Text and item location entries:
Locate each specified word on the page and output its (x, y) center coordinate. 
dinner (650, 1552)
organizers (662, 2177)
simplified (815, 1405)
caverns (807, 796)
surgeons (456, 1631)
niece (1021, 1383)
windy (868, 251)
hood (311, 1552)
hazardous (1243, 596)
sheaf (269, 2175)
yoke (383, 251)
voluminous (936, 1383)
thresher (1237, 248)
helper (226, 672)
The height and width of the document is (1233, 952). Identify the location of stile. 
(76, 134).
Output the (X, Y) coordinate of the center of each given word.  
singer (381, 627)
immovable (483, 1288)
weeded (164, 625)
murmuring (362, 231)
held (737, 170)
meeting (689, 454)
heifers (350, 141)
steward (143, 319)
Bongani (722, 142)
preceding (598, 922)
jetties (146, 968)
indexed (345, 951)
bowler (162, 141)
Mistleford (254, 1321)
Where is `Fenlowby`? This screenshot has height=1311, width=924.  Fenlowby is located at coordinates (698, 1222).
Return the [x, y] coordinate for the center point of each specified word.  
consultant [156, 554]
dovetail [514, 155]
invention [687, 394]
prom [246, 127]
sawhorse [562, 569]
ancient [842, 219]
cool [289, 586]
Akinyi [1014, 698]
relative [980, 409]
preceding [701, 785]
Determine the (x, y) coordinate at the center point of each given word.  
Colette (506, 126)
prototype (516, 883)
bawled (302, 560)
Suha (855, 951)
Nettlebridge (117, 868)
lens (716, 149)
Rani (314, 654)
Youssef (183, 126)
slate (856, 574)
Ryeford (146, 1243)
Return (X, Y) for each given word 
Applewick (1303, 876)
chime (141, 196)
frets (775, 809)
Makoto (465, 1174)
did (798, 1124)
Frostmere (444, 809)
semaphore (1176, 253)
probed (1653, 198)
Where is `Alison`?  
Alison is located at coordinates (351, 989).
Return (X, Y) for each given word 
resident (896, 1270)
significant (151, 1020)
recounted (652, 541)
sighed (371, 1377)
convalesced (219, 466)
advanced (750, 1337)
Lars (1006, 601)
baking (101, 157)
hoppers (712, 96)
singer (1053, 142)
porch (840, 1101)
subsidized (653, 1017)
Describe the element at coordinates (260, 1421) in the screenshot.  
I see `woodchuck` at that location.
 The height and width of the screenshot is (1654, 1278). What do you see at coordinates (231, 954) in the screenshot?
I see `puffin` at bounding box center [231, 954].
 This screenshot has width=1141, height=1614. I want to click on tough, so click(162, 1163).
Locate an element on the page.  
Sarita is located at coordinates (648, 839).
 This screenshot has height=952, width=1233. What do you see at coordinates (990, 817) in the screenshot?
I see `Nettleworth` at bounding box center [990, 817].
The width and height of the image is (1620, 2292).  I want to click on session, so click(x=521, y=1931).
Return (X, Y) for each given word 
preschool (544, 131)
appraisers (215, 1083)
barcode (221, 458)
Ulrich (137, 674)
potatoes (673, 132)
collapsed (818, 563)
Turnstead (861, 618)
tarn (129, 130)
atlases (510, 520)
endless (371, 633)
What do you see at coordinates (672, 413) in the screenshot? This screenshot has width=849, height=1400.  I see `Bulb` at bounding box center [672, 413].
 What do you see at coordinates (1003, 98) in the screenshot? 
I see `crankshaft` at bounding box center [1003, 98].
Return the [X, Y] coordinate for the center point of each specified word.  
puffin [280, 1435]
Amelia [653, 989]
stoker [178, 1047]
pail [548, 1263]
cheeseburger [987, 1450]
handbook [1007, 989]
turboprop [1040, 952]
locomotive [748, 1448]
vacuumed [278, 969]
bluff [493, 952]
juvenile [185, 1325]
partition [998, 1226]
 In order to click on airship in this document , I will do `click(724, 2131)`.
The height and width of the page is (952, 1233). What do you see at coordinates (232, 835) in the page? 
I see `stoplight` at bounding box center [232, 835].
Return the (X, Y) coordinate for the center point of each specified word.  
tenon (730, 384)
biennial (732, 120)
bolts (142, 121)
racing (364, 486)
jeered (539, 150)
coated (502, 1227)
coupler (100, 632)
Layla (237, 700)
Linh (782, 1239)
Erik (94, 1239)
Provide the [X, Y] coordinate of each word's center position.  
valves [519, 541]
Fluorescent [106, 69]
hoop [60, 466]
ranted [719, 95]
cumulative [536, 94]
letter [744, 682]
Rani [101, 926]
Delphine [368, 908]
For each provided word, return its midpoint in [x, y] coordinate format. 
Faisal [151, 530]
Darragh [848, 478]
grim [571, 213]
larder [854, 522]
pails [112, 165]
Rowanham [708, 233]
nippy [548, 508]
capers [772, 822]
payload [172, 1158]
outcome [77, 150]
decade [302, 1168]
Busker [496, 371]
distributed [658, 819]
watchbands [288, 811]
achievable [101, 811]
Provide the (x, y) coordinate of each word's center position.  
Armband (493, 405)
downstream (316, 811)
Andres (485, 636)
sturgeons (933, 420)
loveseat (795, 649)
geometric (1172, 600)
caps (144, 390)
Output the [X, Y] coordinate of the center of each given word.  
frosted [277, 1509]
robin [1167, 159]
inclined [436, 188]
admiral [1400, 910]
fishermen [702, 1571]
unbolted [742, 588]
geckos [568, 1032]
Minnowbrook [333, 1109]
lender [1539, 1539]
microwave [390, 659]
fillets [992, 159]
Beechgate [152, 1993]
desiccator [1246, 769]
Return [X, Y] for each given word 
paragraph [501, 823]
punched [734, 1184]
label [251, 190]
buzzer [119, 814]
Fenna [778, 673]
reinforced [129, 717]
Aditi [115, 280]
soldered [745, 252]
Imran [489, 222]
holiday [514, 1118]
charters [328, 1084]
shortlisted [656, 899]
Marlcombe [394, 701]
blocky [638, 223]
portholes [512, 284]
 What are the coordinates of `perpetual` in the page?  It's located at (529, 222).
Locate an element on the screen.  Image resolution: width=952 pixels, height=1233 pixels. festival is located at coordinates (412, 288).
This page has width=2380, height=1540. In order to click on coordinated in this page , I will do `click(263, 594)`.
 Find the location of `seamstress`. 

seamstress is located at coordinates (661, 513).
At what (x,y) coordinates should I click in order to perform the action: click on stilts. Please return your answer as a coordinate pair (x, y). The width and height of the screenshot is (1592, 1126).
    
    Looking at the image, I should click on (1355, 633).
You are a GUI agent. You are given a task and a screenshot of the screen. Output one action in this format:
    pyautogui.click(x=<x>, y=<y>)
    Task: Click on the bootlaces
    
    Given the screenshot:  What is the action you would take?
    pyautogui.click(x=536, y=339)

DESCRIPTION OF THE TASK:
Print the data above exactly as it appears, starting at the beginning and continuing up to and including the line containing "prototype (516, 883)".

SOLUTION TO THIS PROBLEM:
Locate each specified word on the page and output its (x, y) center coordinate. 
dinner (650, 1552)
organizers (662, 2177)
simplified (815, 1405)
caverns (807, 796)
surgeons (456, 1631)
niece (1021, 1383)
windy (868, 251)
hood (311, 1552)
hazardous (1243, 596)
sheaf (269, 2175)
yoke (383, 251)
voluminous (936, 1383)
thresher (1237, 248)
helper (226, 672)
The height and width of the document is (1233, 952). Identify the location of stile. 
(76, 134).
Output the (X, Y) coordinate of the center of each given word.  
singer (381, 627)
immovable (483, 1288)
weeded (164, 625)
murmuring (362, 231)
held (737, 170)
meeting (689, 454)
heifers (350, 141)
steward (143, 319)
Bongani (722, 142)
preceding (598, 922)
jetties (146, 968)
indexed (345, 951)
bowler (162, 141)
Mistleford (254, 1321)
Where is `Fenlowby`? This screenshot has height=1311, width=924.  Fenlowby is located at coordinates (698, 1222).
Return the [x, y] coordinate for the center point of each specified word.  
consultant [156, 554]
dovetail [514, 155]
invention [687, 394]
prom [246, 127]
sawhorse [562, 569]
ancient [842, 219]
cool [289, 586]
Akinyi [1014, 698]
relative [980, 409]
preceding [701, 785]
Determine the (x, y) coordinate at the center point of each given word.  
Colette (506, 126)
prototype (516, 883)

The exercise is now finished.